» What is being asked: Write out all of the material below again. Switch every "midpoint" to "middle" and keep everything else the same.

» Excerpted data:
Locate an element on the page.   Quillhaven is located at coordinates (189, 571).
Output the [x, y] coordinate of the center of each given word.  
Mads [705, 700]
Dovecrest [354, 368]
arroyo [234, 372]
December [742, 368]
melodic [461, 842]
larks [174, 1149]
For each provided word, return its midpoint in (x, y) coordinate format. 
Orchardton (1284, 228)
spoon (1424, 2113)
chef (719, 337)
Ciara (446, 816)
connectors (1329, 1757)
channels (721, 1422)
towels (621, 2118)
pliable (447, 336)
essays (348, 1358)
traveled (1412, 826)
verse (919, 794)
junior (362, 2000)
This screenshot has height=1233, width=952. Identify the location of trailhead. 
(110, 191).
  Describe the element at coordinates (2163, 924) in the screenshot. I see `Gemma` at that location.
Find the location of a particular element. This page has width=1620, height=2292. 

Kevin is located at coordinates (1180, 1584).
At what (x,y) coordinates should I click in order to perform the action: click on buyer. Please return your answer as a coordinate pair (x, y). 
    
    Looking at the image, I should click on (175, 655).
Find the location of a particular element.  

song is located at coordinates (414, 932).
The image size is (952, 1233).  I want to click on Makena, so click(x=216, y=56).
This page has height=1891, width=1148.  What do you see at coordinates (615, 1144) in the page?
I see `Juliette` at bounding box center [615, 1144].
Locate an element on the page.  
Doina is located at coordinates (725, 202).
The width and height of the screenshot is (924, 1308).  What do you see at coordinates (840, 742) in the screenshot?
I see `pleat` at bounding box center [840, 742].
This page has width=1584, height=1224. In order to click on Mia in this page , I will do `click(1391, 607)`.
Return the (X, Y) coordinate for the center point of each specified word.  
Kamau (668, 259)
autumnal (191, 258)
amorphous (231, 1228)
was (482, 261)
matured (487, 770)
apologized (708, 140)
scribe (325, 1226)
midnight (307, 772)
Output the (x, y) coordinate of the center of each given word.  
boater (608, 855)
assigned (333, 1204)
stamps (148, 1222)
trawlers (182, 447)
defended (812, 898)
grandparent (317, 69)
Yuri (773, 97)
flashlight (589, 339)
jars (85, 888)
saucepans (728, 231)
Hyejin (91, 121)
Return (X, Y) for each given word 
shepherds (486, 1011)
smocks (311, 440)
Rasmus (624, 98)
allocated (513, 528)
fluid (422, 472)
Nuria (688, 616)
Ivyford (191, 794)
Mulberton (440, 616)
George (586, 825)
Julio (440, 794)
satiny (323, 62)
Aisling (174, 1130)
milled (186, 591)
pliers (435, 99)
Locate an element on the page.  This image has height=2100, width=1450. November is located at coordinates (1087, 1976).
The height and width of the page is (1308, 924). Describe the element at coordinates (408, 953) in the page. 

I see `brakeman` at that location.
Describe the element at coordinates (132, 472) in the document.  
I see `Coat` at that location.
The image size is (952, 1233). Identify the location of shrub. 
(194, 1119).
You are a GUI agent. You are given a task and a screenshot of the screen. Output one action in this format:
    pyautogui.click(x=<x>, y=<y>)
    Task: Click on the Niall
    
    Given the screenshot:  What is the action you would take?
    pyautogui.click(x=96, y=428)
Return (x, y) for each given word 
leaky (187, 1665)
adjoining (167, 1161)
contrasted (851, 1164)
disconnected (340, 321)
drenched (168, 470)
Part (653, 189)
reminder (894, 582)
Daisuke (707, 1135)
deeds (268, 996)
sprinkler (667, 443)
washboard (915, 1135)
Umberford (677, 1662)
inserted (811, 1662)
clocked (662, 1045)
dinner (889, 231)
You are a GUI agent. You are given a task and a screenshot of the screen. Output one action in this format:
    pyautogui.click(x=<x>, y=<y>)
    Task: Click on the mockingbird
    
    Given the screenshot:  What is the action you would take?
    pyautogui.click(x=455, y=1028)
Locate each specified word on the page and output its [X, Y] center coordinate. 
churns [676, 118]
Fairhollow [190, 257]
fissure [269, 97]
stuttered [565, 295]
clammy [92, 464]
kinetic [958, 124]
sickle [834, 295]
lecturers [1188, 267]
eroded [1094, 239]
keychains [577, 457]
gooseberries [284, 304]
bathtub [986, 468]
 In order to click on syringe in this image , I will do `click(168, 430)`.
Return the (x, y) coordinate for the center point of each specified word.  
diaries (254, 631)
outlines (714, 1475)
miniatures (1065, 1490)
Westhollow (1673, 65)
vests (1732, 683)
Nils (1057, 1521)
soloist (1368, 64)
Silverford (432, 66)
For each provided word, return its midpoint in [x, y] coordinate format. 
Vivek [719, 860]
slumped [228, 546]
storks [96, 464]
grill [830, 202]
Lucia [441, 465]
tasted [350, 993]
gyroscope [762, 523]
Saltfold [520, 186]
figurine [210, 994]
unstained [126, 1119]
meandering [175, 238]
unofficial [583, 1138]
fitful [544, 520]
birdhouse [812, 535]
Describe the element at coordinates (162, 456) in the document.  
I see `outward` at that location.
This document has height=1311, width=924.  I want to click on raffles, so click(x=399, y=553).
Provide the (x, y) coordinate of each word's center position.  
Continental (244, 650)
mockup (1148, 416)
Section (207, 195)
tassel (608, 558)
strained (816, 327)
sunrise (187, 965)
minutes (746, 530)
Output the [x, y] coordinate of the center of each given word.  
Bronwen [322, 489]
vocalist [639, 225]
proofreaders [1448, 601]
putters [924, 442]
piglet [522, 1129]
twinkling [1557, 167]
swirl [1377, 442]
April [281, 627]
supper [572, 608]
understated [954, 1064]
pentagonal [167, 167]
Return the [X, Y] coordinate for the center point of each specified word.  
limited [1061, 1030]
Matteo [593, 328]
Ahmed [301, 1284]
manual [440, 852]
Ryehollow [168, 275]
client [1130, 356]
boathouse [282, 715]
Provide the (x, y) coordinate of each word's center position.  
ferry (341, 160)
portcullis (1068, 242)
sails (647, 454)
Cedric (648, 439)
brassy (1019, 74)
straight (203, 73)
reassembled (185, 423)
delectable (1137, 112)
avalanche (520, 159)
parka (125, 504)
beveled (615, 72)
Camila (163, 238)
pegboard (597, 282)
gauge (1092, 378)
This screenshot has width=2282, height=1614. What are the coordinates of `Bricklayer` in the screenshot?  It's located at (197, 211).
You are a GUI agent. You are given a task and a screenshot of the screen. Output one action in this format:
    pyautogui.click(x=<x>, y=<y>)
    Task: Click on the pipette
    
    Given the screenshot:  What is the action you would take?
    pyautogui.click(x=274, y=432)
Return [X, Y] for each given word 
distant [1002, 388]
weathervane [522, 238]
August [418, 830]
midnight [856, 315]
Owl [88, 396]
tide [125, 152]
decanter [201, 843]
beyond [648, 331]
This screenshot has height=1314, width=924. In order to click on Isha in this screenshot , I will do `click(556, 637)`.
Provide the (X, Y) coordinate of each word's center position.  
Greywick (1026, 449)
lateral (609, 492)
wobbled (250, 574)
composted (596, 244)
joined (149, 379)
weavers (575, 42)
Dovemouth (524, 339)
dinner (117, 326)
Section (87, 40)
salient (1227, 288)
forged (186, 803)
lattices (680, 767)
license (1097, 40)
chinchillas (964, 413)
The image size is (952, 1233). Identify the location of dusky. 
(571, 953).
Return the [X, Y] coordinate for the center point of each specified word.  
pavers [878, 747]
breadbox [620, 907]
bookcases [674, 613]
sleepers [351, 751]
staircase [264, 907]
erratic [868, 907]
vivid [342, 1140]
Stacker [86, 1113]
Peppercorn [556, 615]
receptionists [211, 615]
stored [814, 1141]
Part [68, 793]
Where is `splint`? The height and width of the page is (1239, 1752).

» Solved problem:
Locate an element on the page.   Quillhaven is located at coordinates (189, 571).
Output the [x, y] coordinate of the center of each given word.  
Mads [705, 700]
Dovecrest [354, 368]
arroyo [234, 372]
December [742, 368]
melodic [461, 842]
larks [174, 1149]
For each provided word, return its middle in (x, y) coordinate format. 
Orchardton (1284, 228)
spoon (1424, 2113)
chef (719, 337)
Ciara (446, 816)
connectors (1329, 1757)
channels (721, 1422)
towels (621, 2118)
pliable (447, 336)
essays (348, 1358)
traveled (1412, 826)
verse (919, 794)
junior (362, 2000)
This screenshot has height=1233, width=952. Identify the location of trailhead. 
(110, 191).
  Describe the element at coordinates (2163, 924) in the screenshot. I see `Gemma` at that location.
Find the location of a particular element. This page has width=1620, height=2292. 

Kevin is located at coordinates (1180, 1584).
At what (x,y) coordinates should I click in order to perform the action: click on buyer. Please return your answer as a coordinate pair (x, y). 
    
    Looking at the image, I should click on (175, 655).
Find the location of a particular element.  

song is located at coordinates (414, 932).
The image size is (952, 1233).  I want to click on Makena, so click(x=216, y=56).
This page has height=1891, width=1148.  What do you see at coordinates (615, 1144) in the page?
I see `Juliette` at bounding box center [615, 1144].
Locate an element on the page.  
Doina is located at coordinates (725, 202).
The width and height of the screenshot is (924, 1308).  What do you see at coordinates (840, 742) in the screenshot?
I see `pleat` at bounding box center [840, 742].
This page has width=1584, height=1224. In order to click on Mia in this page , I will do `click(1391, 607)`.
Return the (X, Y) coordinate for the center point of each specified word.  
Kamau (668, 259)
autumnal (191, 258)
amorphous (231, 1228)
was (482, 261)
matured (487, 770)
apologized (708, 140)
scribe (325, 1226)
midnight (307, 772)
Output the (x, y) coordinate of the center of each given word.  
boater (608, 855)
assigned (333, 1204)
stamps (148, 1222)
trawlers (182, 447)
defended (812, 898)
grandparent (317, 69)
Yuri (773, 97)
flashlight (589, 339)
jars (85, 888)
saucepans (728, 231)
Hyejin (91, 121)
Return (X, Y) for each given word 
shepherds (486, 1011)
smocks (311, 440)
Rasmus (624, 98)
allocated (513, 528)
fluid (422, 472)
Nuria (688, 616)
Ivyford (191, 794)
Mulberton (440, 616)
George (586, 825)
Julio (440, 794)
satiny (323, 62)
Aisling (174, 1130)
milled (186, 591)
pliers (435, 99)
Locate an element on the page.  This image has height=2100, width=1450. November is located at coordinates (1087, 1976).
The height and width of the page is (1308, 924). Describe the element at coordinates (408, 953) in the page. 

I see `brakeman` at that location.
Describe the element at coordinates (132, 472) in the document.  
I see `Coat` at that location.
The image size is (952, 1233). Identify the location of shrub. 
(194, 1119).
You are a GUI agent. You are given a task and a screenshot of the screen. Output one action in this format:
    pyautogui.click(x=<x>, y=<y>)
    Task: Click on the Niall
    
    Given the screenshot:  What is the action you would take?
    pyautogui.click(x=96, y=428)
Return (x, y) for each given word 
leaky (187, 1665)
adjoining (167, 1161)
contrasted (851, 1164)
disconnected (340, 321)
drenched (168, 470)
Part (653, 189)
reminder (894, 582)
Daisuke (707, 1135)
deeds (268, 996)
sprinkler (667, 443)
washboard (915, 1135)
Umberford (677, 1662)
inserted (811, 1662)
clocked (662, 1045)
dinner (889, 231)
You are a GUI agent. You are given a task and a screenshot of the screen. Output one action in this format:
    pyautogui.click(x=<x>, y=<y>)
    Task: Click on the mockingbird
    
    Given the screenshot:  What is the action you would take?
    pyautogui.click(x=455, y=1028)
Locate each specified word on the page and output its [X, Y] center coordinate. 
churns [676, 118]
Fairhollow [190, 257]
fissure [269, 97]
stuttered [565, 295]
clammy [92, 464]
kinetic [958, 124]
sickle [834, 295]
lecturers [1188, 267]
eroded [1094, 239]
keychains [577, 457]
gooseberries [284, 304]
bathtub [986, 468]
 In order to click on syringe in this image , I will do `click(168, 430)`.
Return the (x, y) coordinate for the center point of each specified word.  
diaries (254, 631)
outlines (714, 1475)
miniatures (1065, 1490)
Westhollow (1673, 65)
vests (1732, 683)
Nils (1057, 1521)
soloist (1368, 64)
Silverford (432, 66)
For each provided word, return its middle in [x, y] coordinate format. 
Vivek [719, 860]
slumped [228, 546]
storks [96, 464]
grill [830, 202]
Lucia [441, 465]
tasted [350, 993]
gyroscope [762, 523]
Saltfold [520, 186]
figurine [210, 994]
unstained [126, 1119]
meandering [175, 238]
unofficial [583, 1138]
fitful [544, 520]
birdhouse [812, 535]
Describe the element at coordinates (162, 456) in the document.  
I see `outward` at that location.
This document has height=1311, width=924.  I want to click on raffles, so click(x=399, y=553).
Provide the (x, y) coordinate of each word's center position.  
Continental (244, 650)
mockup (1148, 416)
Section (207, 195)
tassel (608, 558)
strained (816, 327)
sunrise (187, 965)
minutes (746, 530)
Output the [x, y] coordinate of the center of each given word.  
Bronwen [322, 489]
vocalist [639, 225]
proofreaders [1448, 601]
putters [924, 442]
piglet [522, 1129]
twinkling [1557, 167]
swirl [1377, 442]
April [281, 627]
supper [572, 608]
understated [954, 1064]
pentagonal [167, 167]
Return the [X, Y] coordinate for the center point of each specified word.  
limited [1061, 1030]
Matteo [593, 328]
Ahmed [301, 1284]
manual [440, 852]
Ryehollow [168, 275]
client [1130, 356]
boathouse [282, 715]
Provide the (x, y) coordinate of each word's center position.  
ferry (341, 160)
portcullis (1068, 242)
sails (647, 454)
Cedric (648, 439)
brassy (1019, 74)
straight (203, 73)
reassembled (185, 423)
delectable (1137, 112)
avalanche (520, 159)
parka (125, 504)
beveled (615, 72)
Camila (163, 238)
pegboard (597, 282)
gauge (1092, 378)
This screenshot has width=2282, height=1614. What are the coordinates of `Bricklayer` in the screenshot?  It's located at (197, 211).
You are a GUI agent. You are given a task and a screenshot of the screen. Output one action in this format:
    pyautogui.click(x=<x>, y=<y>)
    Task: Click on the pipette
    
    Given the screenshot:  What is the action you would take?
    pyautogui.click(x=274, y=432)
Return [X, Y] for each given word 
distant [1002, 388]
weathervane [522, 238]
August [418, 830]
midnight [856, 315]
Owl [88, 396]
tide [125, 152]
decanter [201, 843]
beyond [648, 331]
This screenshot has height=1314, width=924. In order to click on Isha in this screenshot , I will do `click(556, 637)`.
Provide the (X, Y) coordinate of each word's center position.  
Greywick (1026, 449)
lateral (609, 492)
wobbled (250, 574)
composted (596, 244)
joined (149, 379)
weavers (575, 42)
Dovemouth (524, 339)
dinner (117, 326)
Section (87, 40)
salient (1227, 288)
forged (186, 803)
lattices (680, 767)
license (1097, 40)
chinchillas (964, 413)
The image size is (952, 1233). Identify the location of dusky. 
(571, 953).
Return the [X, Y] coordinate for the center point of each specified word.  
pavers [878, 747]
breadbox [620, 907]
bookcases [674, 613]
sleepers [351, 751]
staircase [264, 907]
erratic [868, 907]
vivid [342, 1140]
Stacker [86, 1113]
Peppercorn [556, 615]
receptionists [211, 615]
stored [814, 1141]
Part [68, 793]
Where is `splint`? The height and width of the page is (1239, 1752).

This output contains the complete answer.